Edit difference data
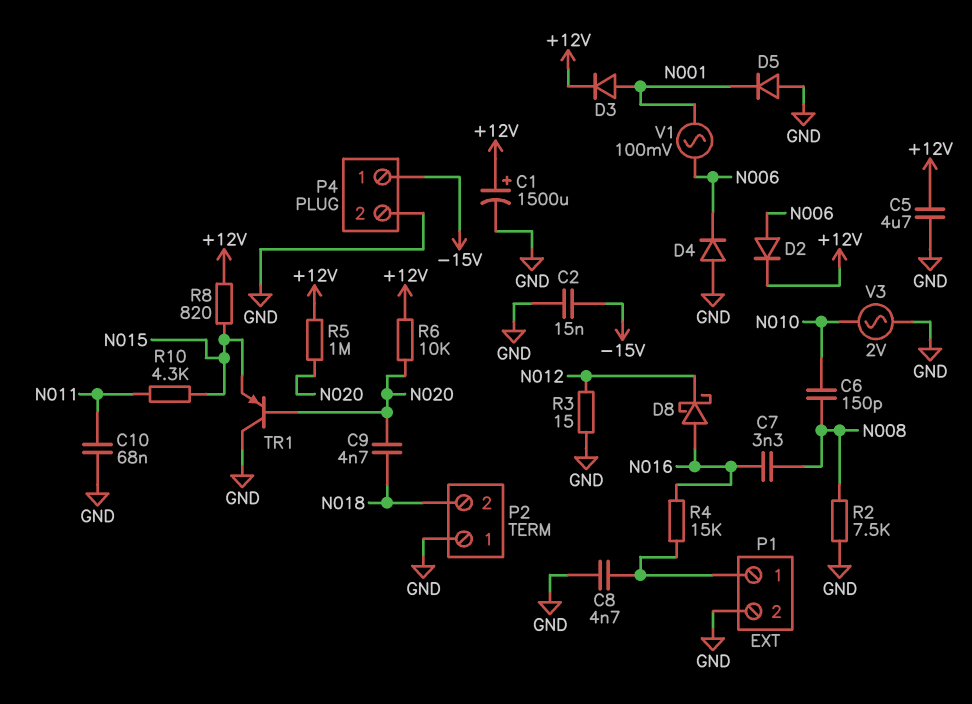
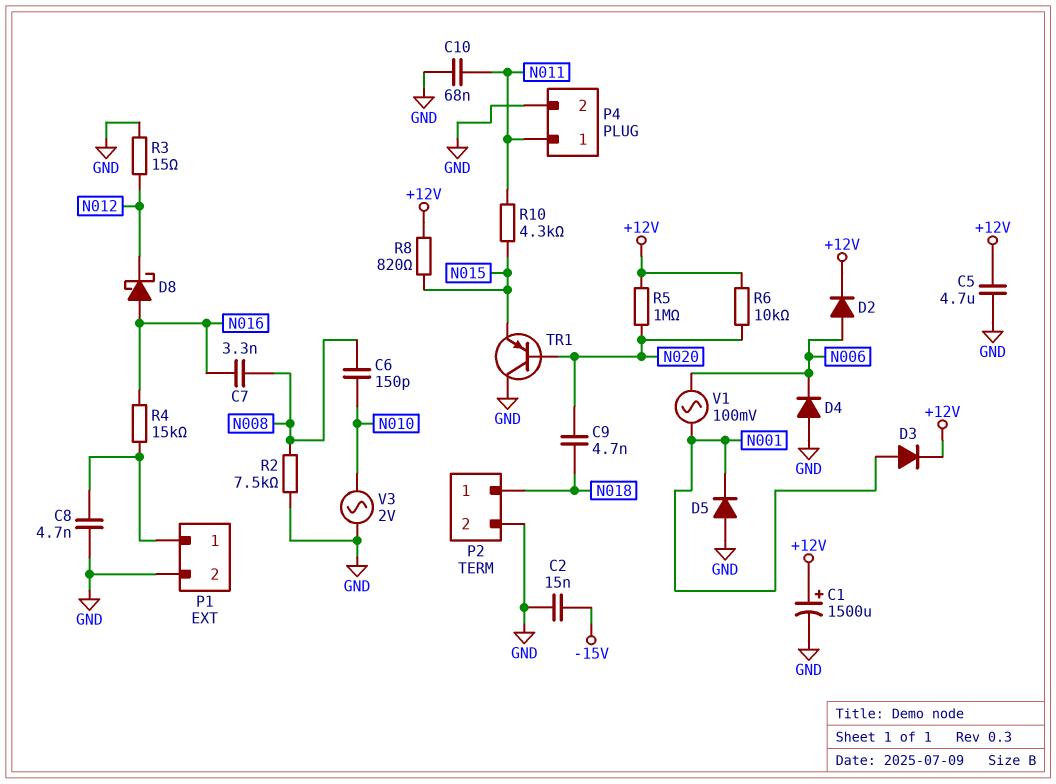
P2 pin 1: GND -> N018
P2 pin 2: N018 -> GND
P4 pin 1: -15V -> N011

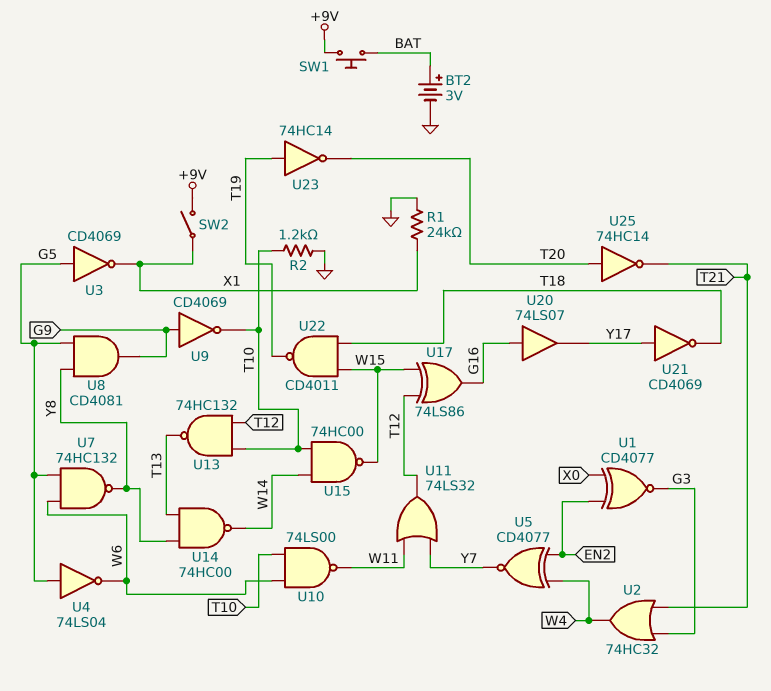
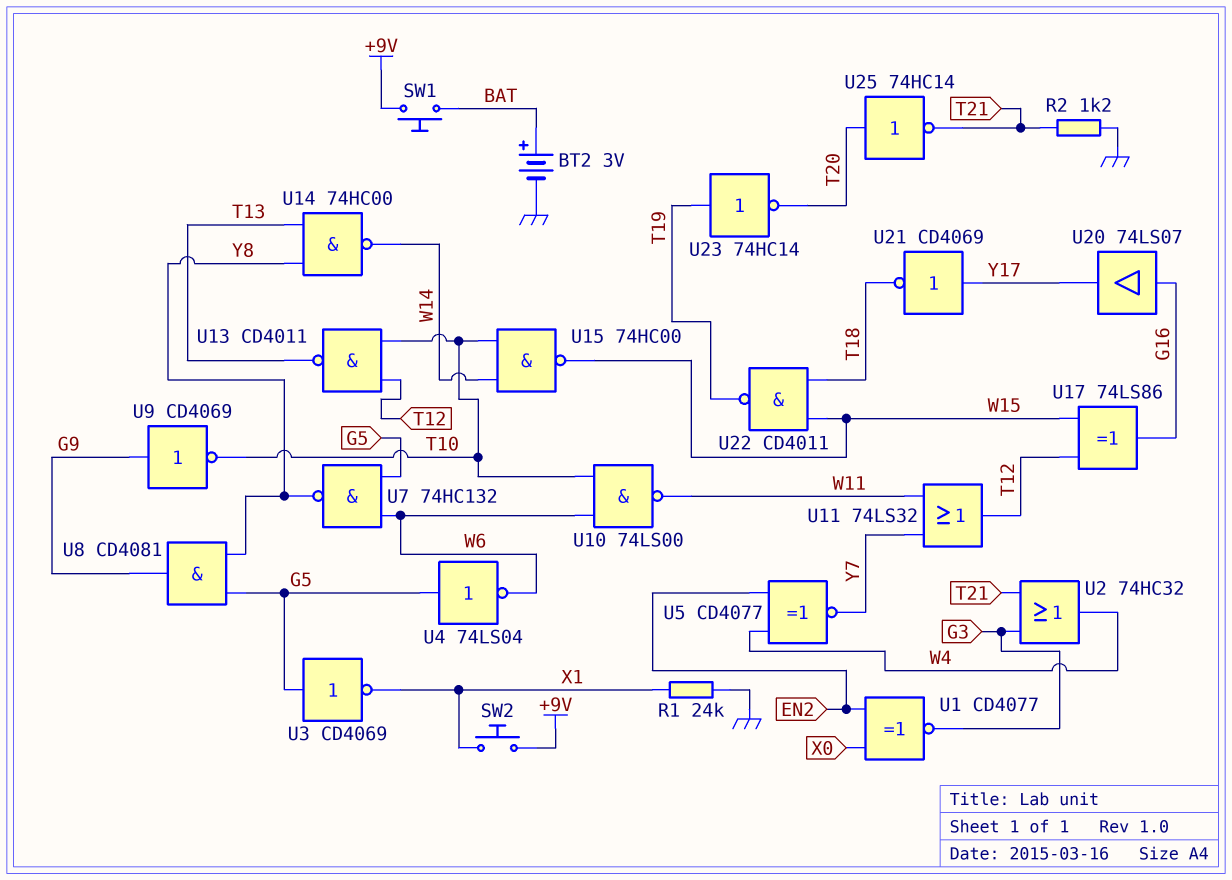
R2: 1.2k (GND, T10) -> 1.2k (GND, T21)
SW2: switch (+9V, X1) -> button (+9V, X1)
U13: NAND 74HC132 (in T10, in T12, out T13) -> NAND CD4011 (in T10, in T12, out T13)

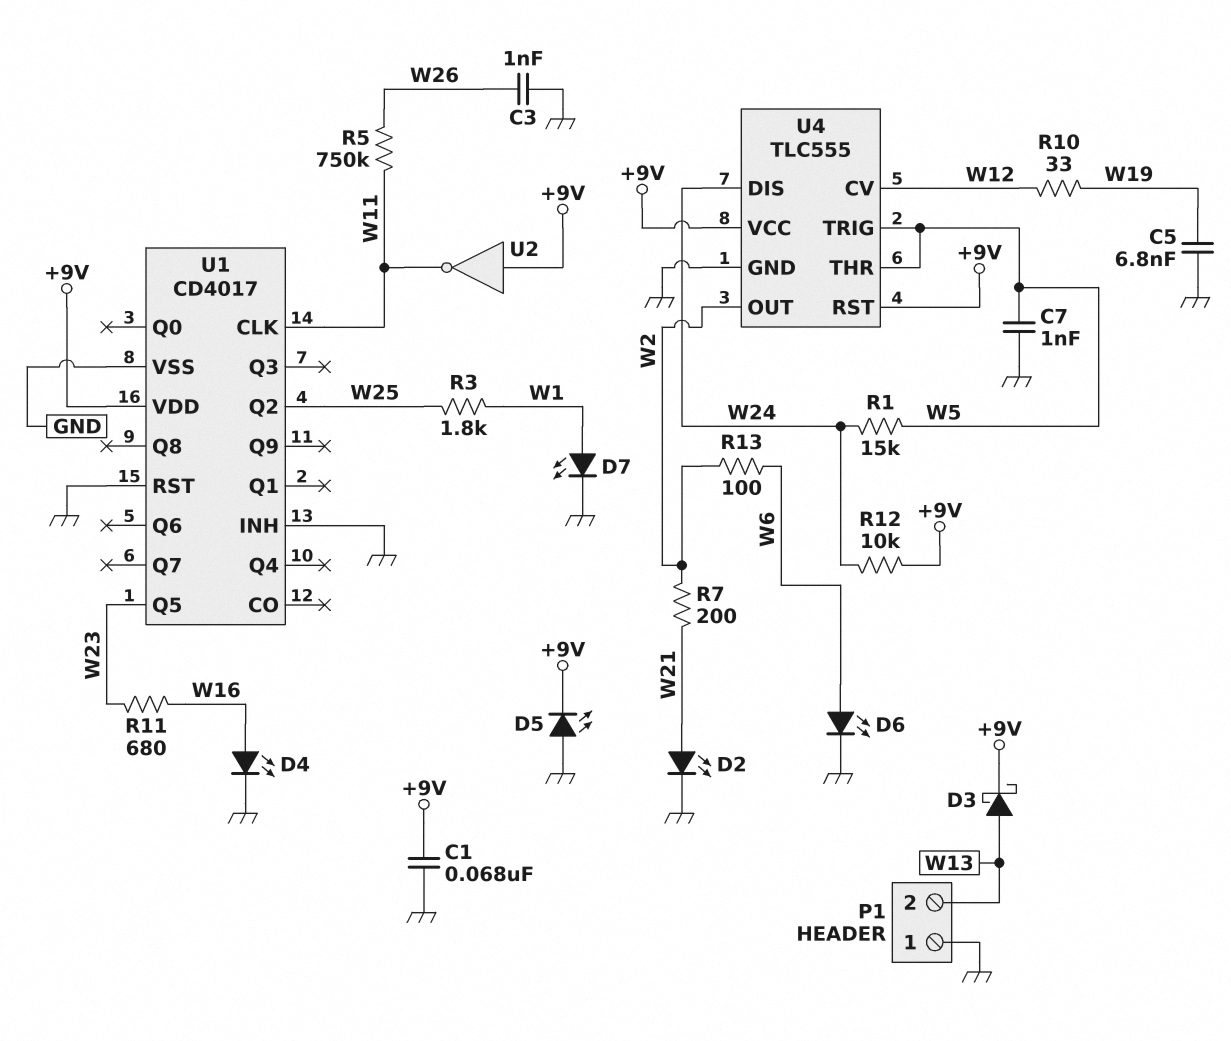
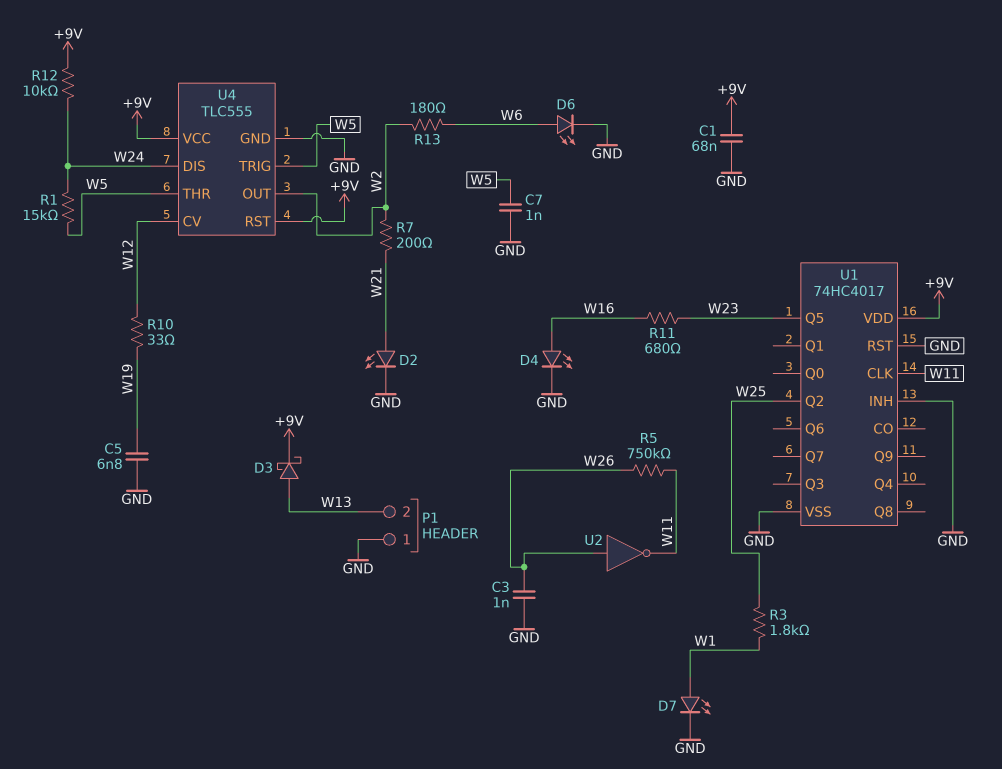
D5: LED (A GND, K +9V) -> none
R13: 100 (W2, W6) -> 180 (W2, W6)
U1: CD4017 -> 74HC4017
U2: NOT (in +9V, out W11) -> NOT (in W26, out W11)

**What to do**
Output each record precisely as it appears, and drop every picture.

**Exercise solution**
P2 pin 1: GND -> N018
P2 pin 2: N018 -> GND
P4 pin 1: -15V -> N011

R2: 1.2k (GND, T10) -> 1.2k (GND, T21)
SW2: switch (+9V, X1) -> button (+9V, X1)
U13: NAND 74HC132 (in T10, in T12, out T13) -> NAND CD4011 (in T10, in T12, out T13)

D5: LED (A GND, K +9V) -> none
R13: 100 (W2, W6) -> 180 (W2, W6)
U1: CD4017 -> 74HC4017
U2: NOT (in +9V, out W11) -> NOT (in W26, out W11)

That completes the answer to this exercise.